- _PROBLEM TO SOLVE_:
Each line that includes "left" must be copied from the records.

- _RECORDS SUPPLIED_:
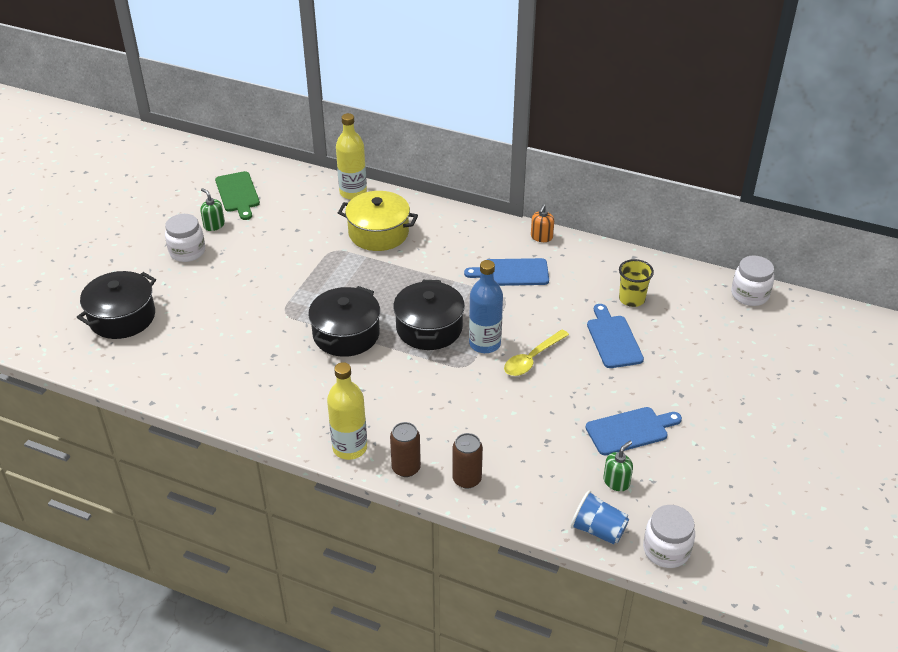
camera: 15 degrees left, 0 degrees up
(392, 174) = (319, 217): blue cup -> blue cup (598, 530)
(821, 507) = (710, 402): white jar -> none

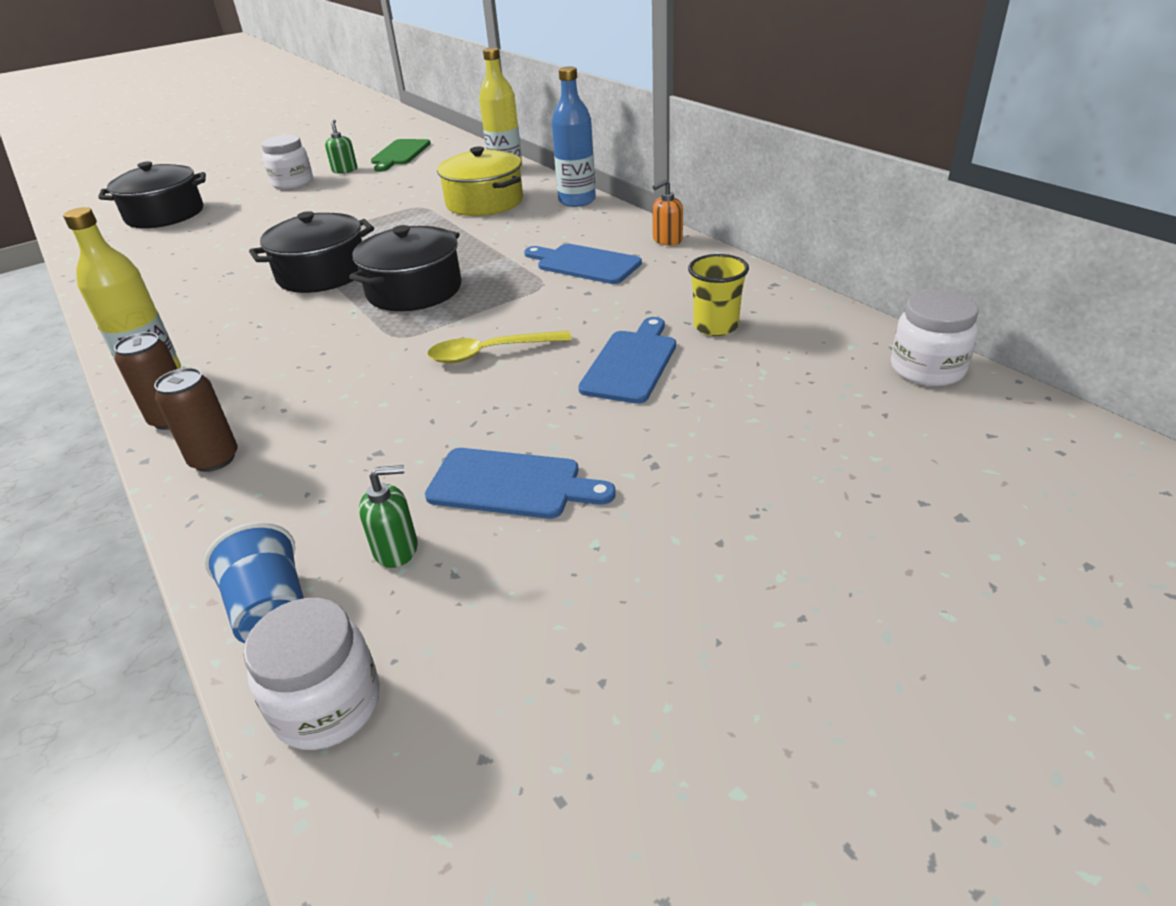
camera: 35 degrees right, 5 degrees down
(484, 344) = (454, 321): blue bottle -> blue bottle (577, 201)

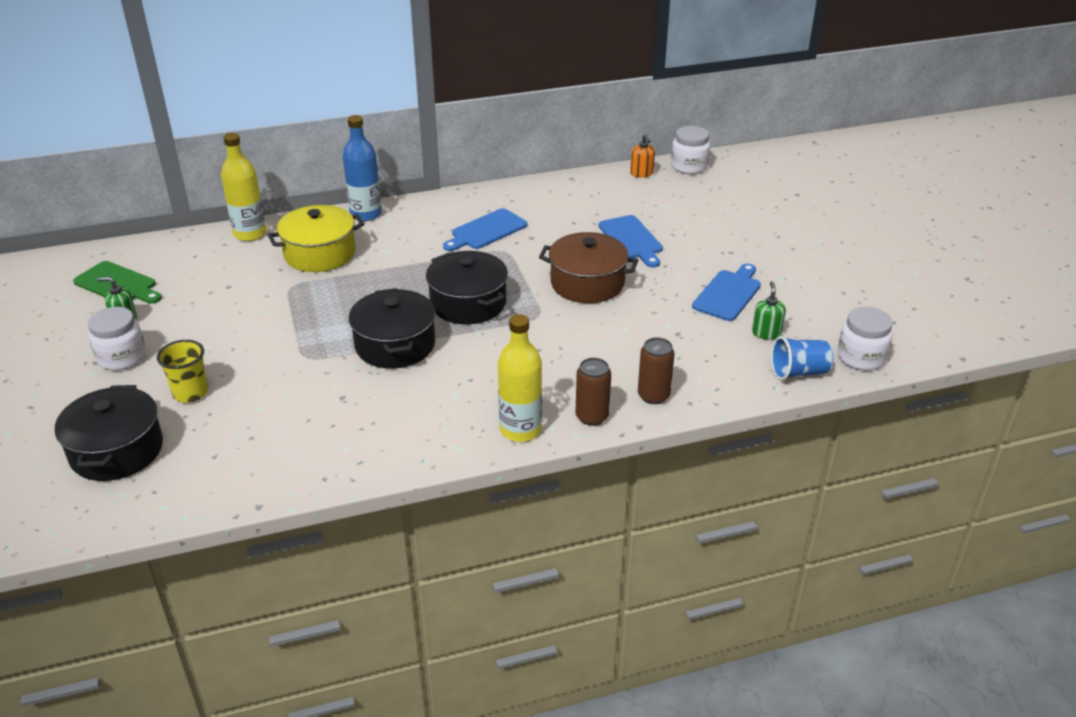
camera: 75 degrees left, 0 degrees up
(490, 353) = (587, 283): yellow spoon -> brown pot
(631, 363) = (632, 239): blue cutting board -> blue cutting board turned 150 degrees counterclockwise
(667, 240) = (477, 195): orange soap dispenser -> orange soap dispenser (641, 173)
(715, 326) = (608, 206): yellow cup -> yellow cup (190, 393)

- _COMPLETED EXERCISE_:
camera: 15 degrees left, 0 degrees up
camera: 75 degrees left, 0 degrees up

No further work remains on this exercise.